--- What is expected ---
Report all lines of the data below that hold the word "none".

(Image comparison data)
*** Block opens ***

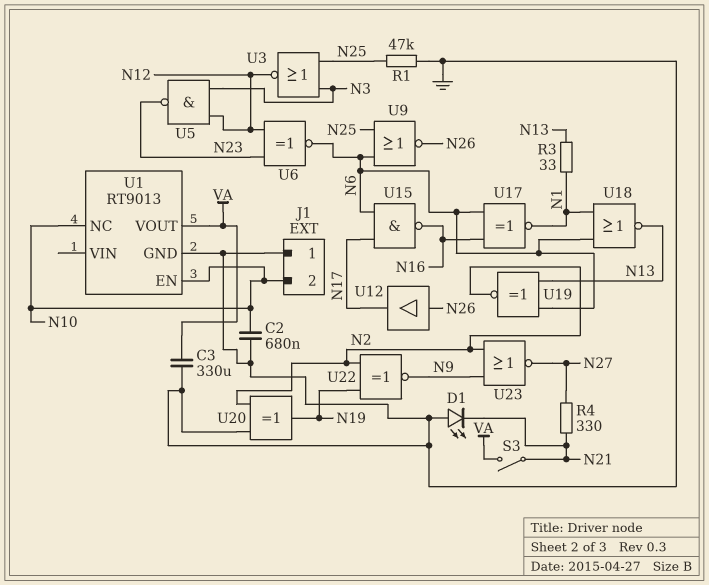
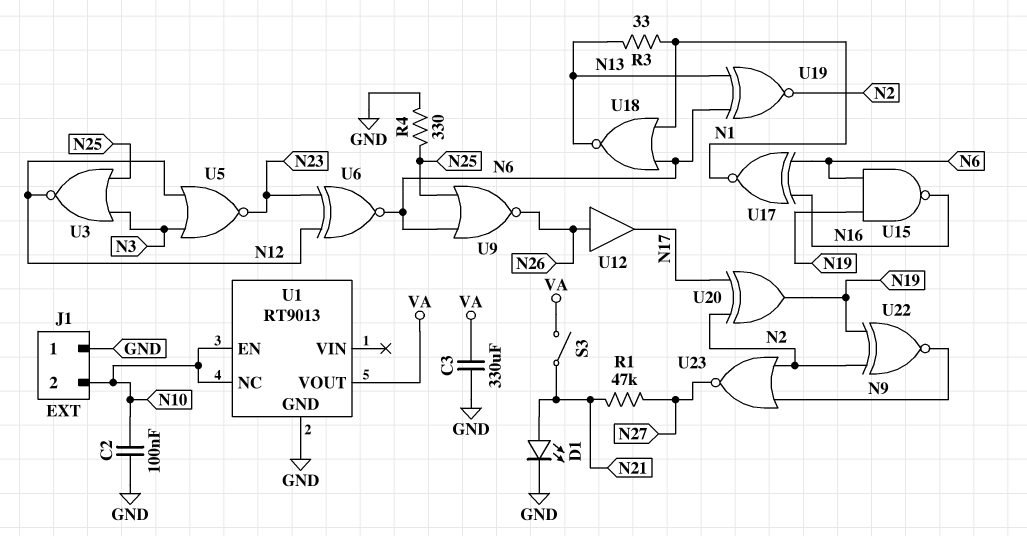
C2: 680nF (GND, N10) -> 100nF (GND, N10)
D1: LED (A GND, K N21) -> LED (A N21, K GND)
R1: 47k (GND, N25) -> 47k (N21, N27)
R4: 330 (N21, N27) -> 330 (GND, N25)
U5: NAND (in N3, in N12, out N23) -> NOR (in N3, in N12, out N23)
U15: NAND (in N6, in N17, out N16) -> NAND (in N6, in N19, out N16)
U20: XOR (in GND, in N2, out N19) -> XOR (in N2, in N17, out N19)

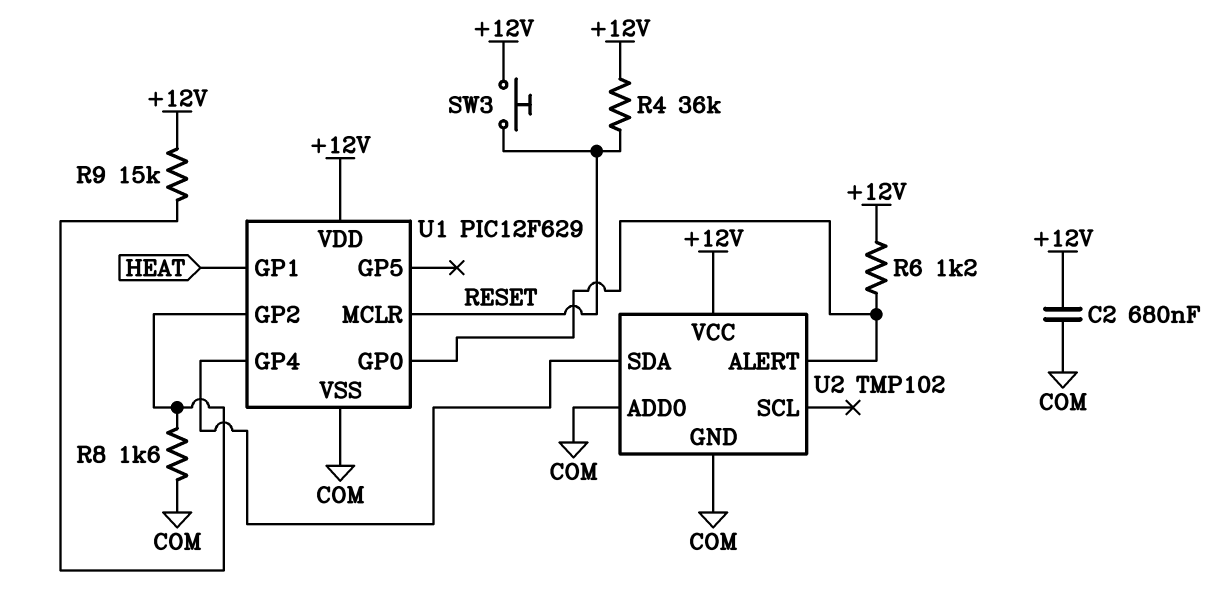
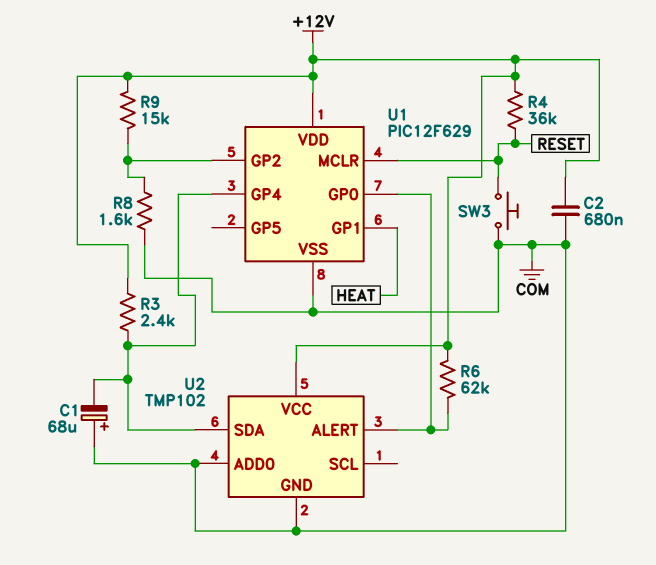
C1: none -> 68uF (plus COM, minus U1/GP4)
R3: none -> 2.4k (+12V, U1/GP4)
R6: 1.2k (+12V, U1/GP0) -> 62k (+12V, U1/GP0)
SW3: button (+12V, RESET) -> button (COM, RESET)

*** Block closes ***

--- Response to the task ---
C1: none -> 68uF (plus COM, minus U1/GP4)
R3: none -> 2.4k (+12V, U1/GP4)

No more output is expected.